• [Data to use]:
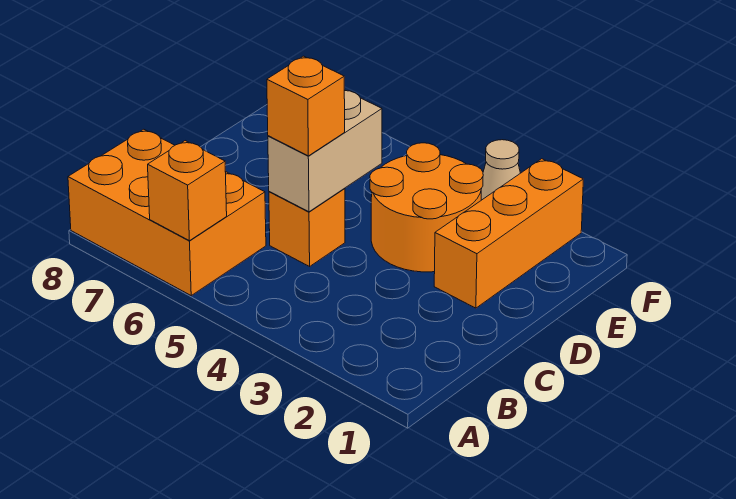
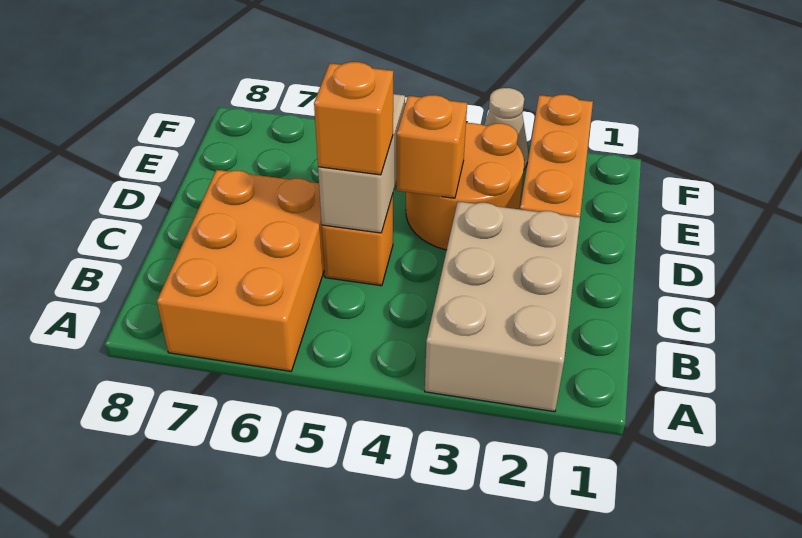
none -> tan 2x3 brick [425,201,580,412]
orange 2x3 brick [68,129,266,295] -> orange 2x3 brick turned to [157,170,324,371]
orange 1x1 brick [148,141,227,241] -> orange 1x1 brick moved to [397,95,467,198]

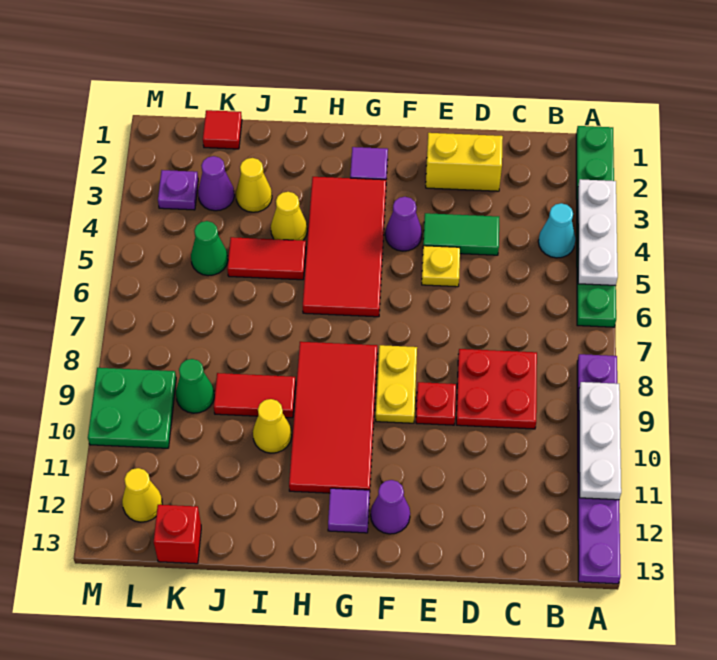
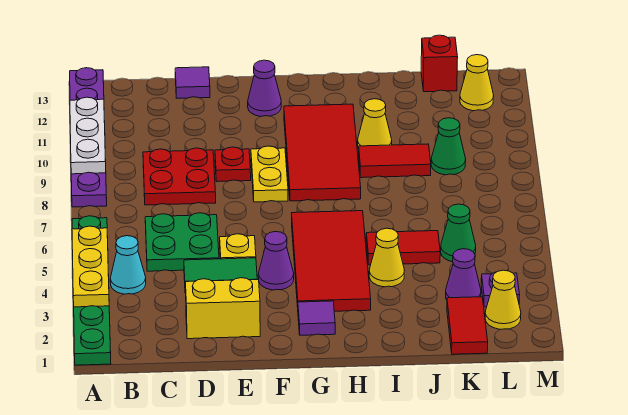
white 1x3 plate [578,179,618,286] -> yellow 1x3 plate [72,226,109,307]
purple 1x1 tile [328,488,370,533] -> purple 1x1 tile moved to [175,67,210,98]
yellow 1x1 cone [236,158,272,212] -> yellow 1x1 cone moved to [485,270,521,329]
red 1x1 tile [203,110,242,149] -> red 1x2 tile [447,297,488,354]
green 2x2 plate [88,368,176,448] -> green 2x2 plate moved to [145,213,219,271]

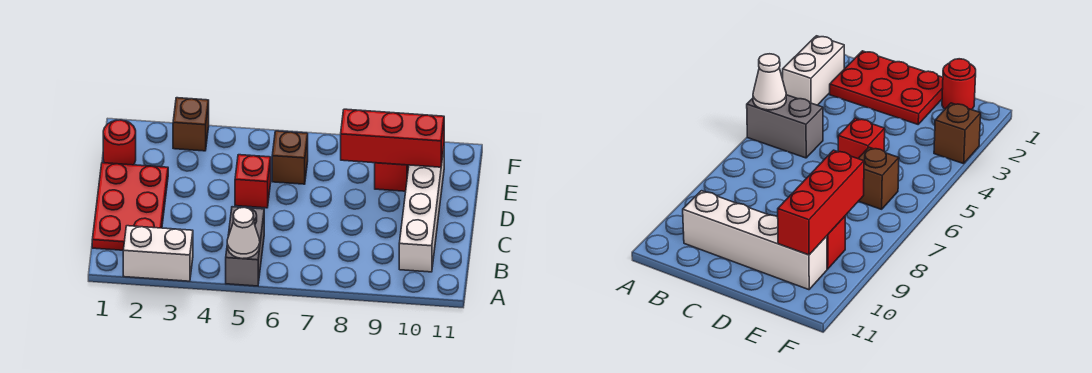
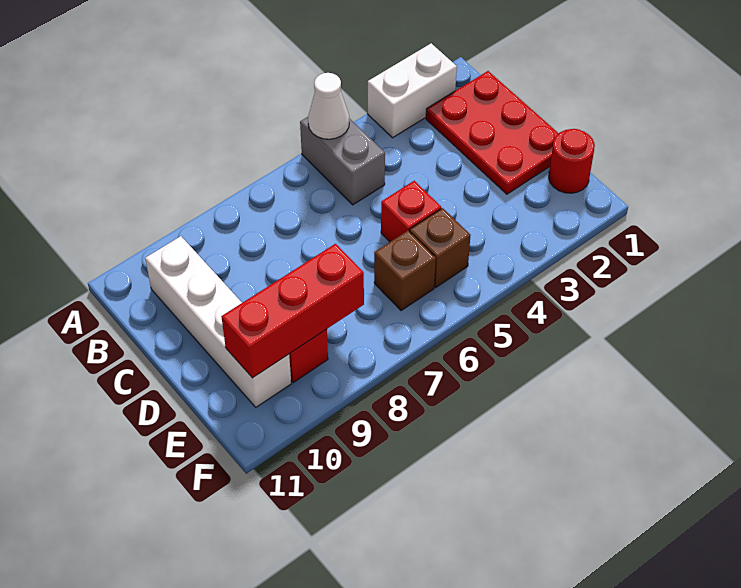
brown 1x1 brick [173,98,209,151] -> brown 1x1 brick moved to [410,208,471,287]

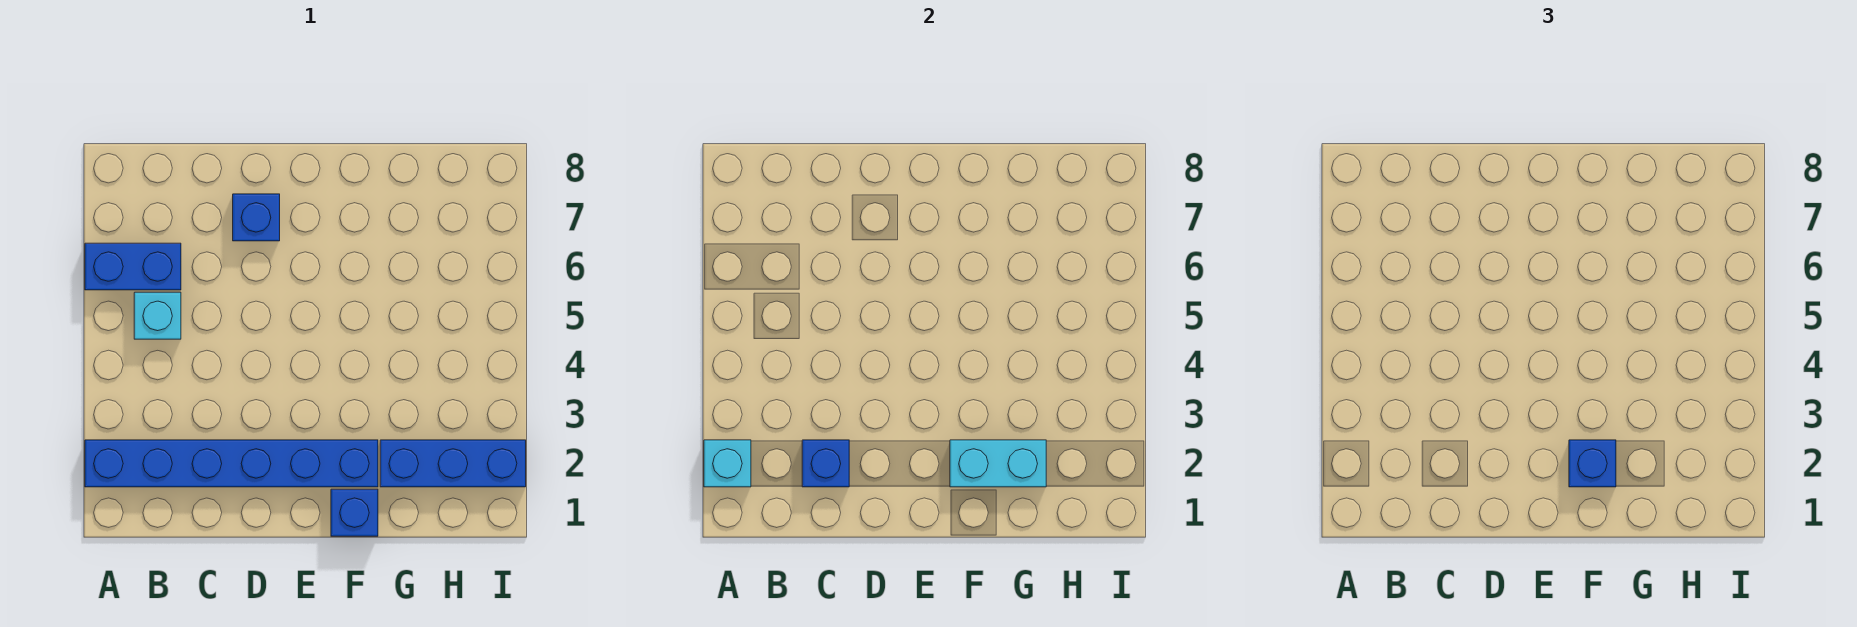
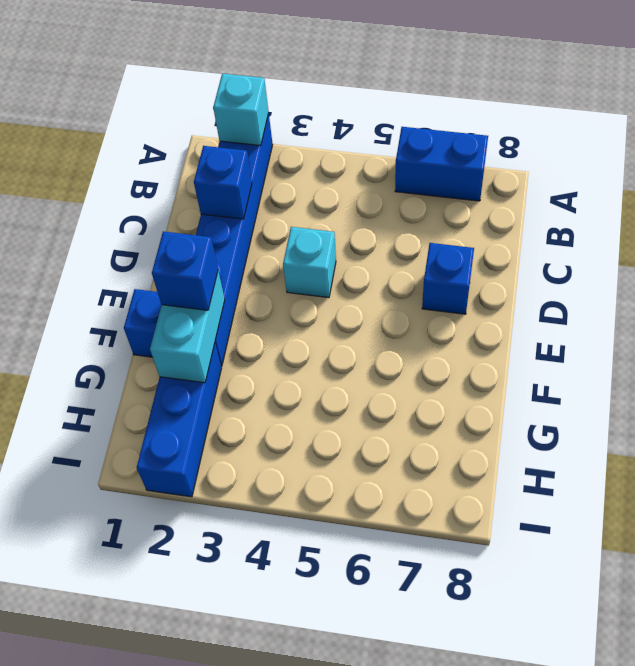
blue 1x2 brick [85,243,181,290] -> blue 1x2 brick turned to [395,127,488,201]
cyan 1x1 brick [134,292,181,339] -> cyan 1x1 brick moved to [283,227,336,298]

• [Exercise details]: Copy exactly, and only, the lines from the first line of the material through the line that contains "purple 1x1 tile [328,488,370,533]", both ends kept; no pictures.

• [Output of the task]:
none -> tan 2x3 brick [425,201,580,412]
orange 2x3 brick [68,129,266,295] -> orange 2x3 brick turned to [157,170,324,371]
orange 1x1 brick [148,141,227,241] -> orange 1x1 brick moved to [397,95,467,198]

white 1x3 plate [578,179,618,286] -> yellow 1x3 plate [72,226,109,307]
purple 1x1 tile [328,488,370,533] -> purple 1x1 tile moved to [175,67,210,98]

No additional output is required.